# WHAT YOU SHOULD DO
Within the records below, find the line with "blue arrow: rotated 52" and the line with "red arrow: moved 2 px left, 3 px up", then reproduce exactly those two lines and all lines between them, without any picture.

# EXTRACTED RECORDS
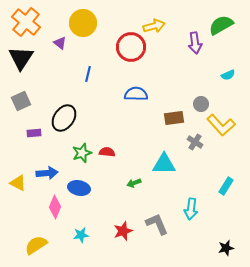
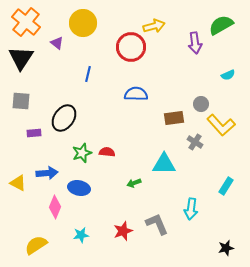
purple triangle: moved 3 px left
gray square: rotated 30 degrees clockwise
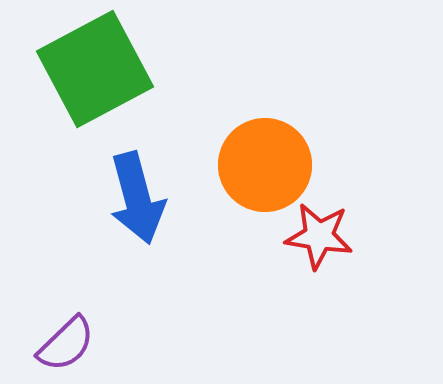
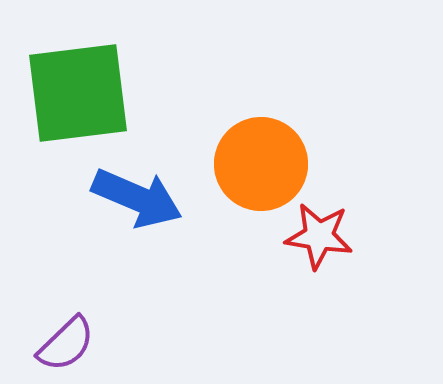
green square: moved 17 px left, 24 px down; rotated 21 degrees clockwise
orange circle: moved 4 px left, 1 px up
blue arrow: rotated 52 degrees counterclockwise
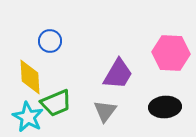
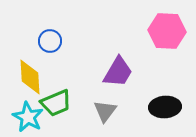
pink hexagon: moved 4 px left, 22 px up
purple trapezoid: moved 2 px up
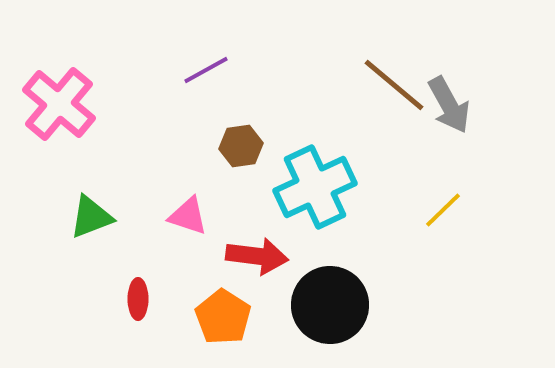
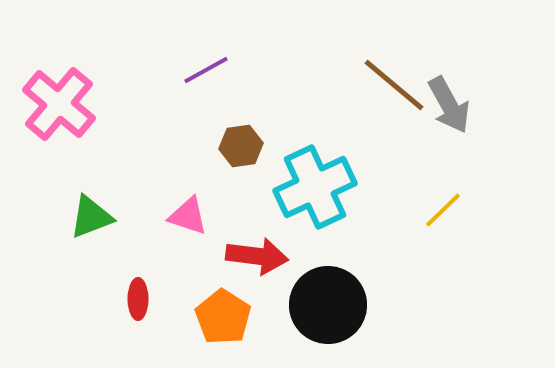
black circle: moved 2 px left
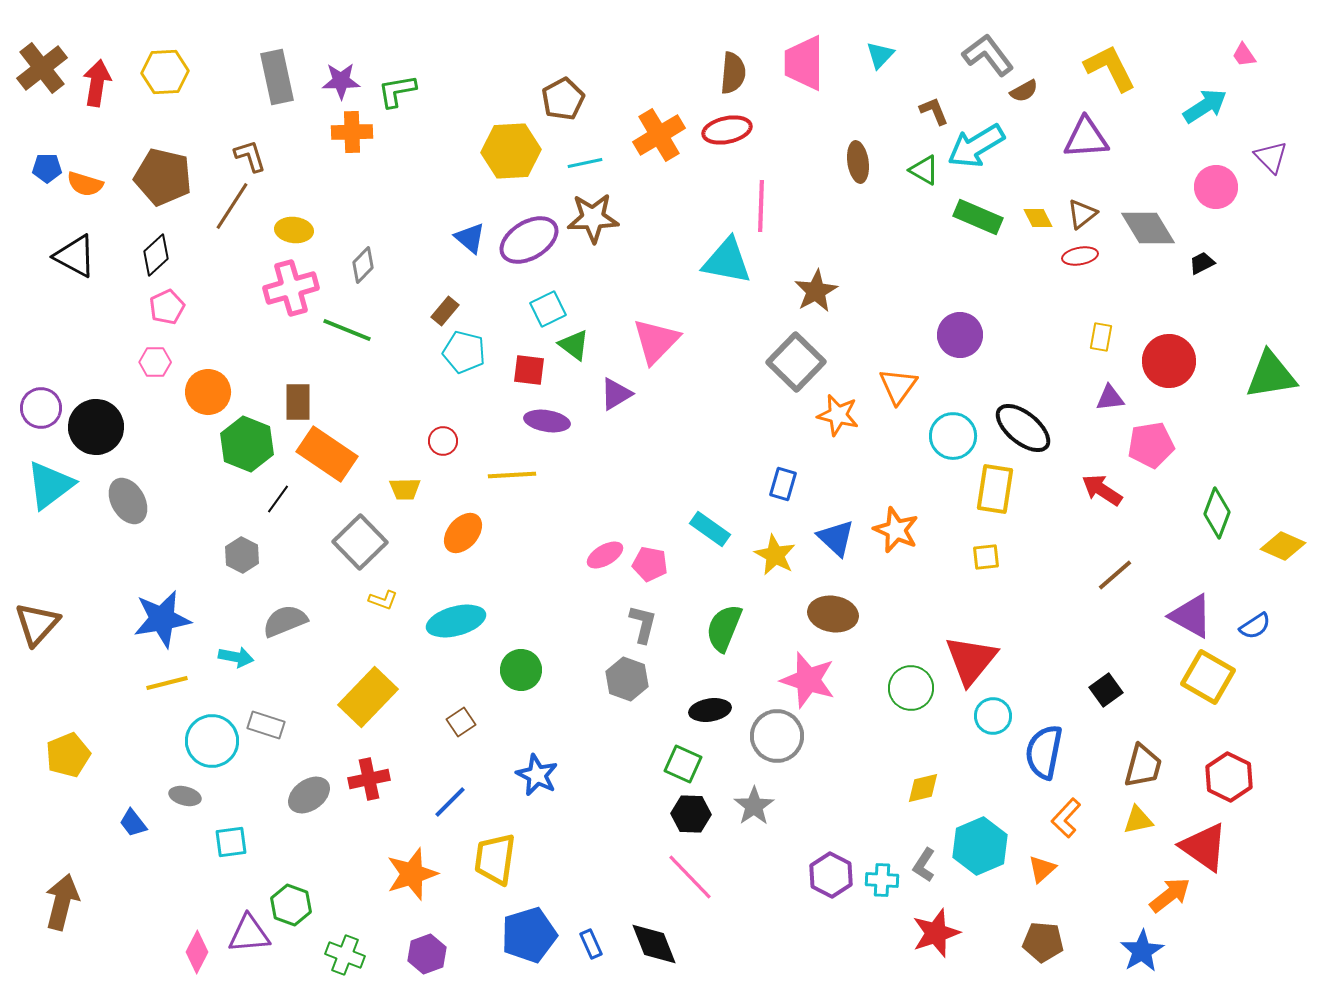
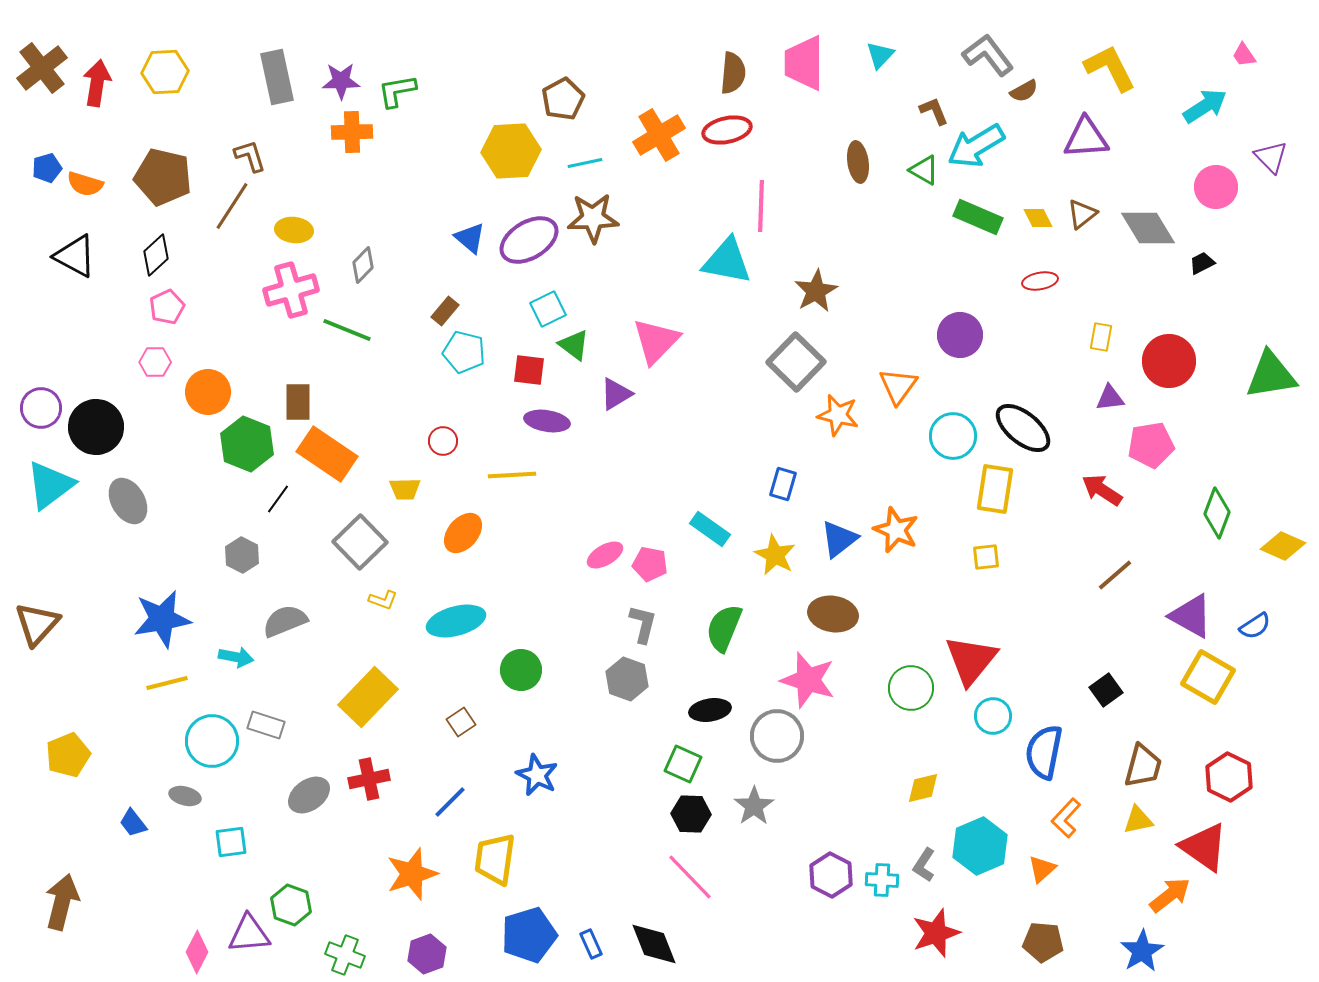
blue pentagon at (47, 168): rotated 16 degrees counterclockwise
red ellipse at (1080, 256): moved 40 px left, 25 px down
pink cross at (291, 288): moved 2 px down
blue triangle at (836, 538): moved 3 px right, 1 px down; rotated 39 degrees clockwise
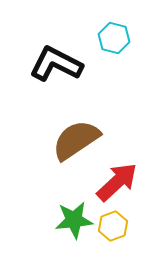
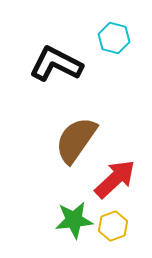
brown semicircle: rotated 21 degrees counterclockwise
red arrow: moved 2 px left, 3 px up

---

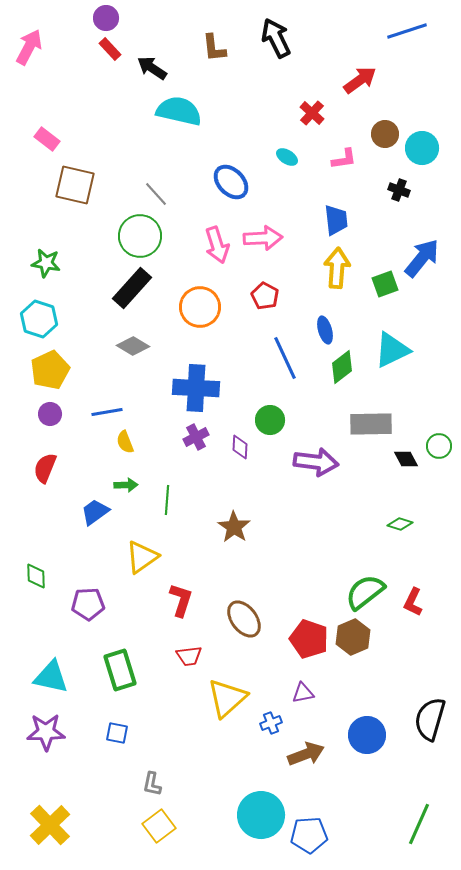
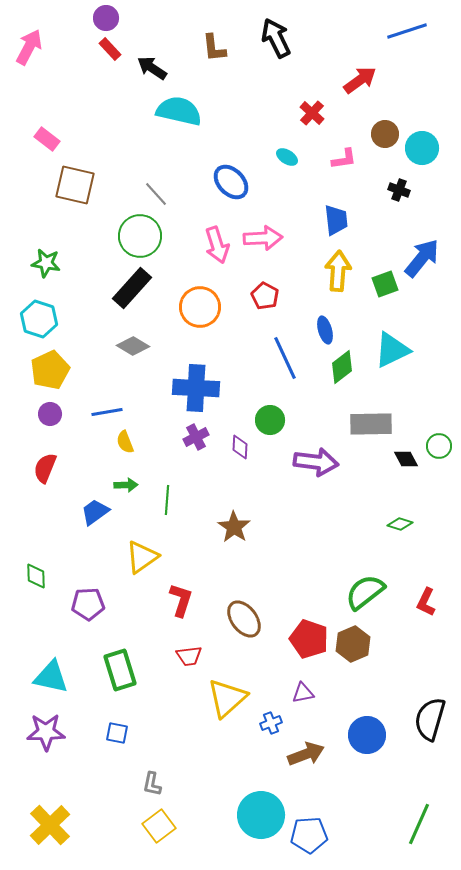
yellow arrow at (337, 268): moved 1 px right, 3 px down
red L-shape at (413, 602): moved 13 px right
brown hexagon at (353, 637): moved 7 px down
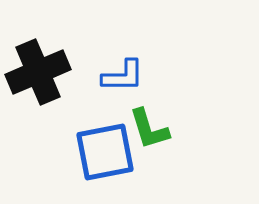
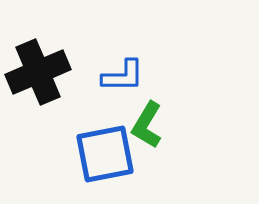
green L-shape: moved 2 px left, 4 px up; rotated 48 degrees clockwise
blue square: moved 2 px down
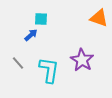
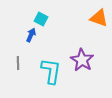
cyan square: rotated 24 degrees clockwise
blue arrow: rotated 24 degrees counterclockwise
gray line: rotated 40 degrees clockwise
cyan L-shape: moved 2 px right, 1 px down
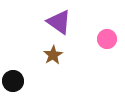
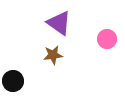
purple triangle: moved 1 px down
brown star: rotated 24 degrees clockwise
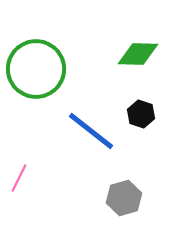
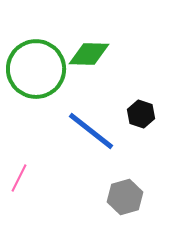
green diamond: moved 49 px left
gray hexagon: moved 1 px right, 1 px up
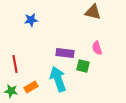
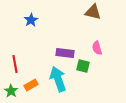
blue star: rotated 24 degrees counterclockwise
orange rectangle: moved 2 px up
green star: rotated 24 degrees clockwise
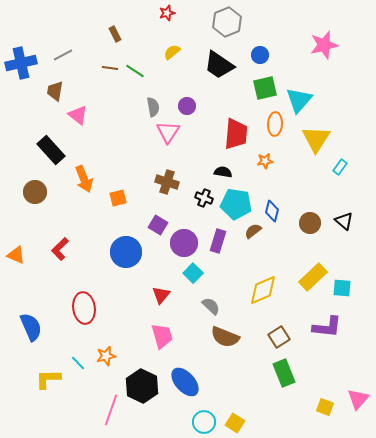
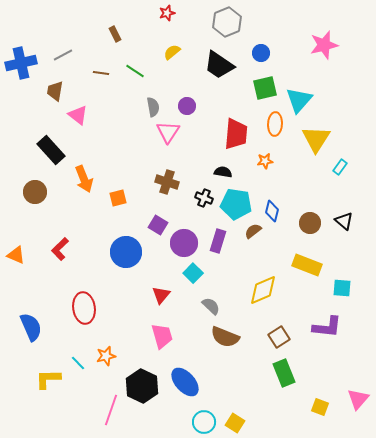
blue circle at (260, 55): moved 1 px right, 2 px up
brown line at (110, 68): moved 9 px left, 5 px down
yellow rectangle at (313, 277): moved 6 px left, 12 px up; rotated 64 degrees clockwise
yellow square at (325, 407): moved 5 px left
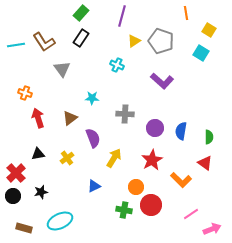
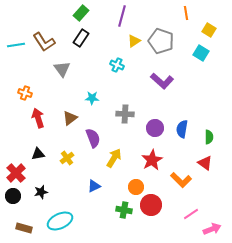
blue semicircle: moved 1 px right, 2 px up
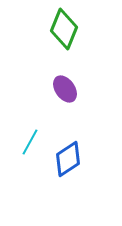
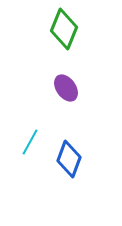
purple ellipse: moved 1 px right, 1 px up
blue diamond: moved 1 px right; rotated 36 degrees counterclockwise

--

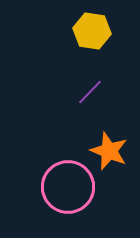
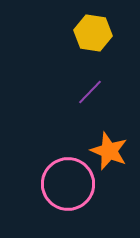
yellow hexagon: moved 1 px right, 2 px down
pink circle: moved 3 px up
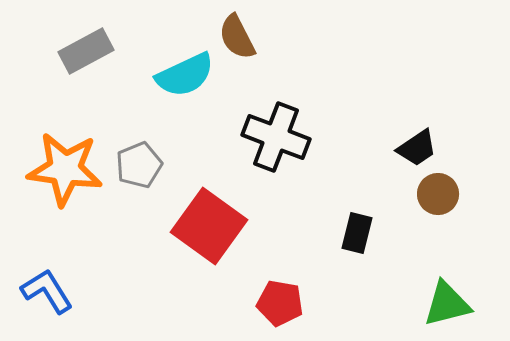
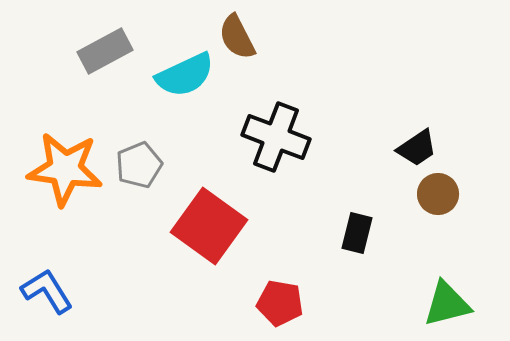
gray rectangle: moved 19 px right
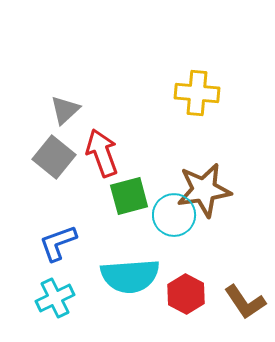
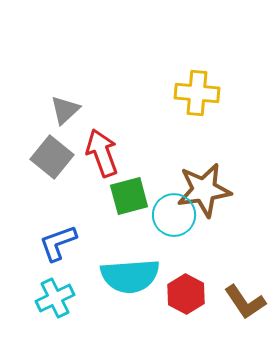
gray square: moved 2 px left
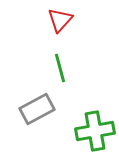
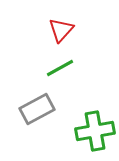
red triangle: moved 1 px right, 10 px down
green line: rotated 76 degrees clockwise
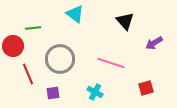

# EXPECTED ANSWER
blue arrow: rotated 52 degrees counterclockwise
pink hexagon: moved 4 px left, 22 px up
purple trapezoid: moved 2 px up
black circle: moved 2 px left
blue pentagon at (47, 168): rotated 16 degrees counterclockwise
red ellipse at (1080, 256): moved 40 px left, 25 px down
pink cross at (291, 288): moved 2 px down
blue triangle at (836, 538): moved 3 px right, 1 px down; rotated 39 degrees clockwise
brown semicircle: rotated 21 degrees counterclockwise
red arrow: moved 2 px left, 3 px up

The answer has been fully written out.